Stated exercise — Copy out every line of the listing below verbatim, and leave the pictures out of your answer.

───── Data in this exercise

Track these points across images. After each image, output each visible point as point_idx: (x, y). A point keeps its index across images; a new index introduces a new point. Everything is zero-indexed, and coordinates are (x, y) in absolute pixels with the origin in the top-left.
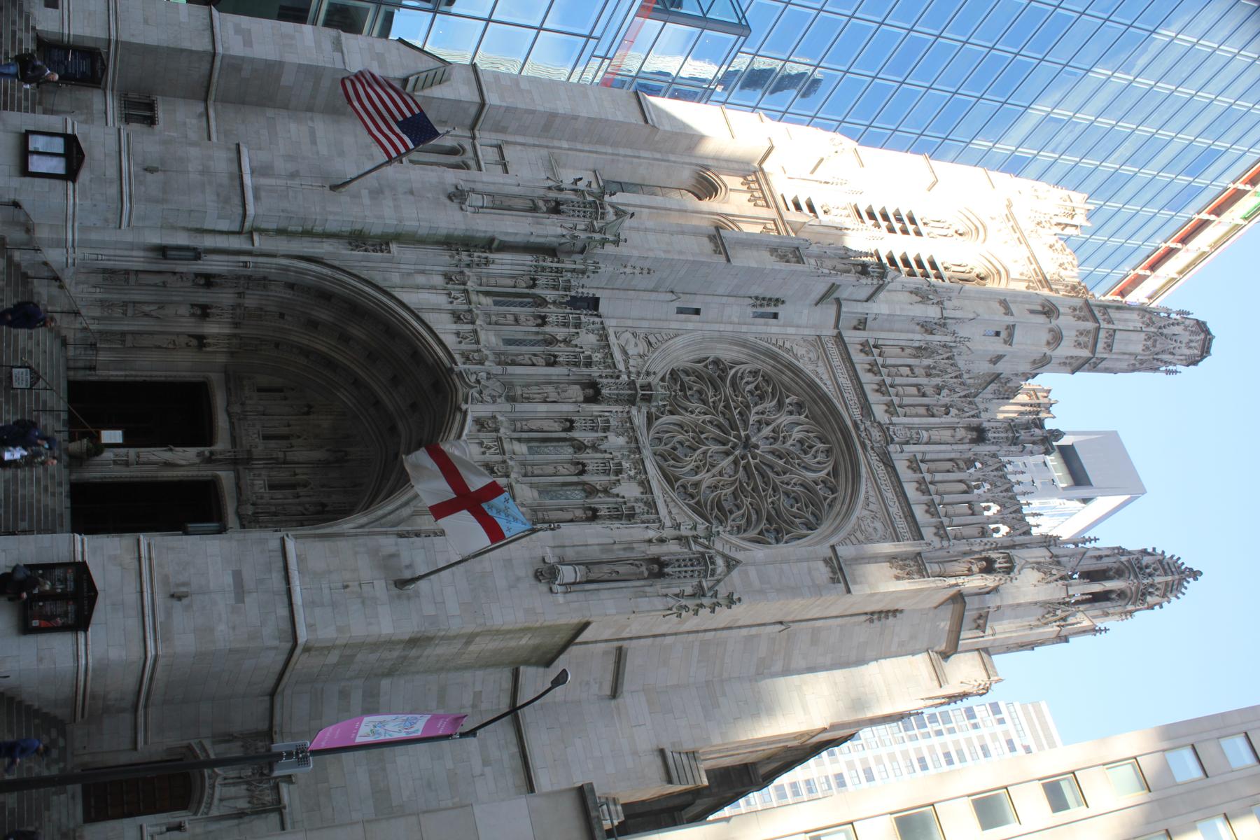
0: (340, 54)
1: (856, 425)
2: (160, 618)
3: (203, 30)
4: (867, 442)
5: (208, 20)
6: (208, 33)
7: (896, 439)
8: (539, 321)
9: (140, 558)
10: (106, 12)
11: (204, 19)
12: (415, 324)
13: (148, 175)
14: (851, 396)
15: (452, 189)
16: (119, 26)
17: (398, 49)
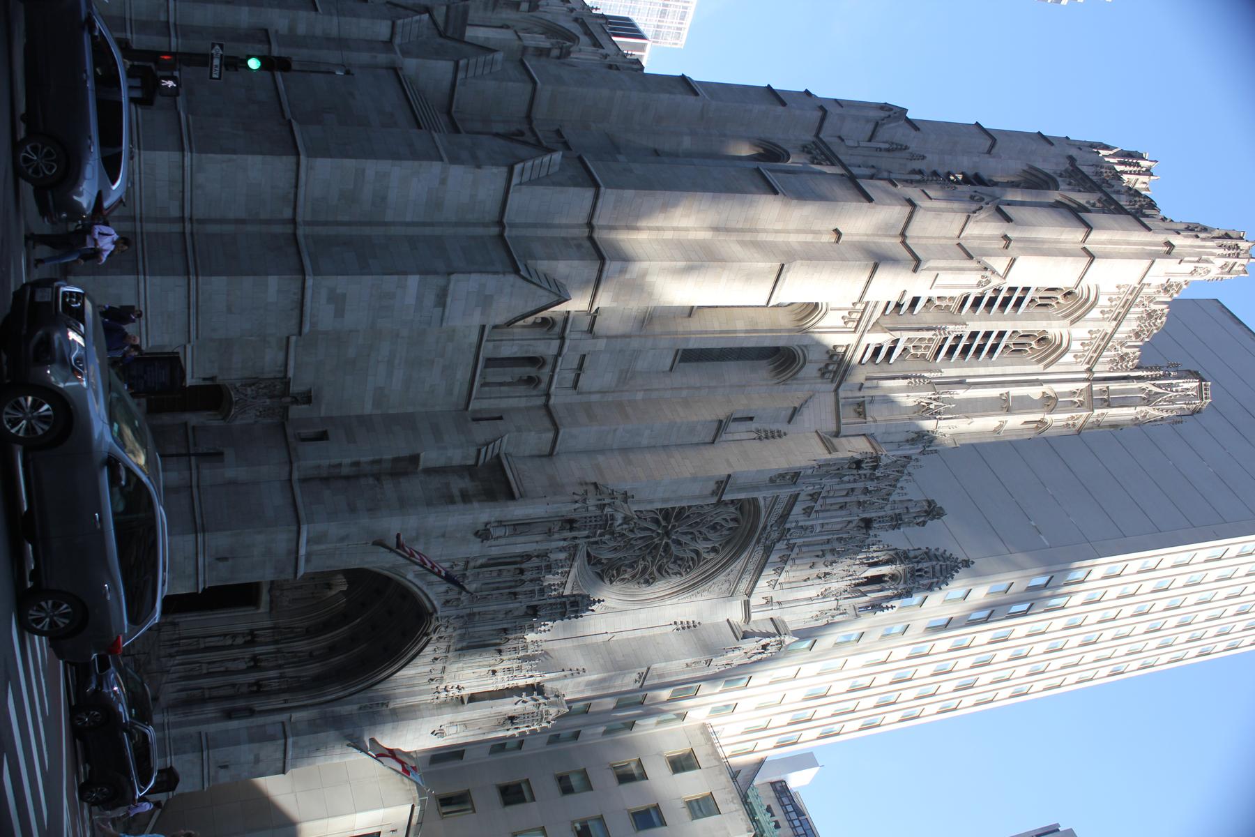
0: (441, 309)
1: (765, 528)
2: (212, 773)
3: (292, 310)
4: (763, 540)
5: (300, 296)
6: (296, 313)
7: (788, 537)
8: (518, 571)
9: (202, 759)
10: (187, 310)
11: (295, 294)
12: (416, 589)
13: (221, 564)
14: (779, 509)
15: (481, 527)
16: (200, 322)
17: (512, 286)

──────────

The completed task —
Track these points across images. After each image, output each visible point as point_idx: (x, y). A point keeps its index across images; a new index introduces a new point. Everything is zero-indexed, and coordinates are (x, y) in absolute pixels with the origin in the top-left.
0: (340, 54)
1: (856, 425)
2: (160, 618)
3: (203, 30)
4: (867, 442)
5: (208, 20)
6: (208, 33)
7: (896, 439)
8: (539, 321)
9: (140, 558)
10: (106, 12)
11: (204, 19)
12: (415, 324)
13: (148, 175)
14: (851, 396)
15: (452, 189)
16: (119, 26)
17: (398, 49)
0: (441, 309)
1: (765, 528)
2: (212, 773)
3: (292, 310)
4: (763, 540)
5: (300, 296)
6: (296, 313)
7: (788, 537)
8: (518, 571)
9: (202, 759)
10: (187, 310)
11: (295, 294)
12: (416, 589)
13: (221, 564)
14: (779, 509)
15: (481, 527)
16: (200, 322)
17: (512, 286)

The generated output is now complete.